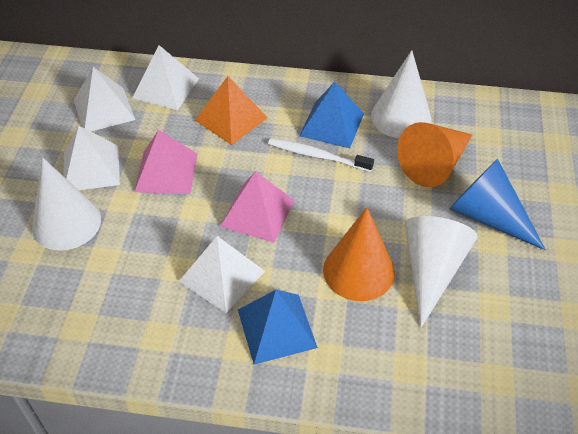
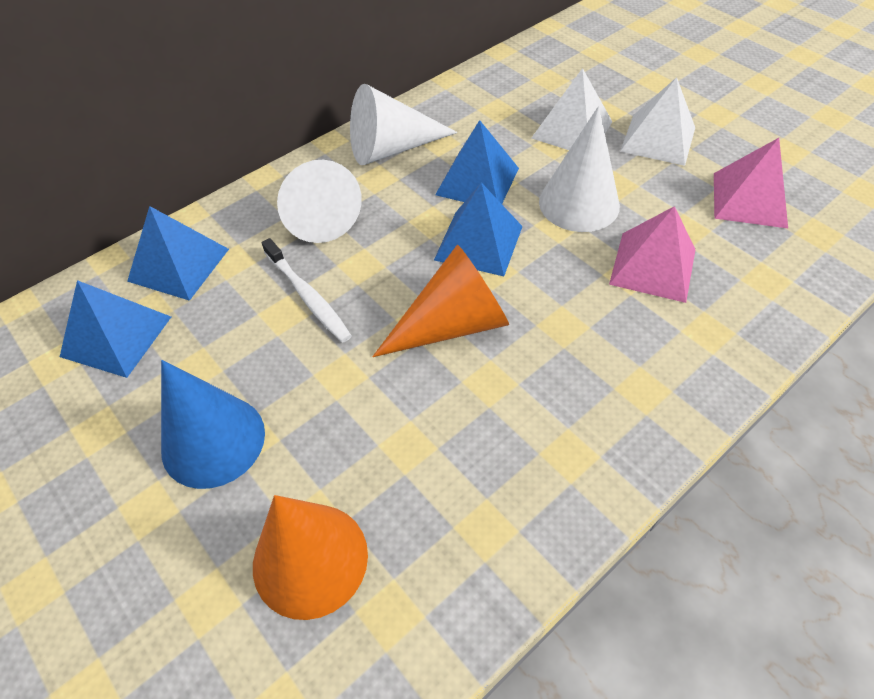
blue pyramid: 2 -> 4
orange pyramid: 1 -> 0
white pyramid: 4 -> 2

- - - - - - -

» **PROBLEM TO SOLVE**: Only the pictures are to be left out; the rest of the material above should be printed verbatim.

» **PROBLEM SOLUTION**:
blue pyramid: 2 -> 4
orange pyramid: 1 -> 0
white pyramid: 4 -> 2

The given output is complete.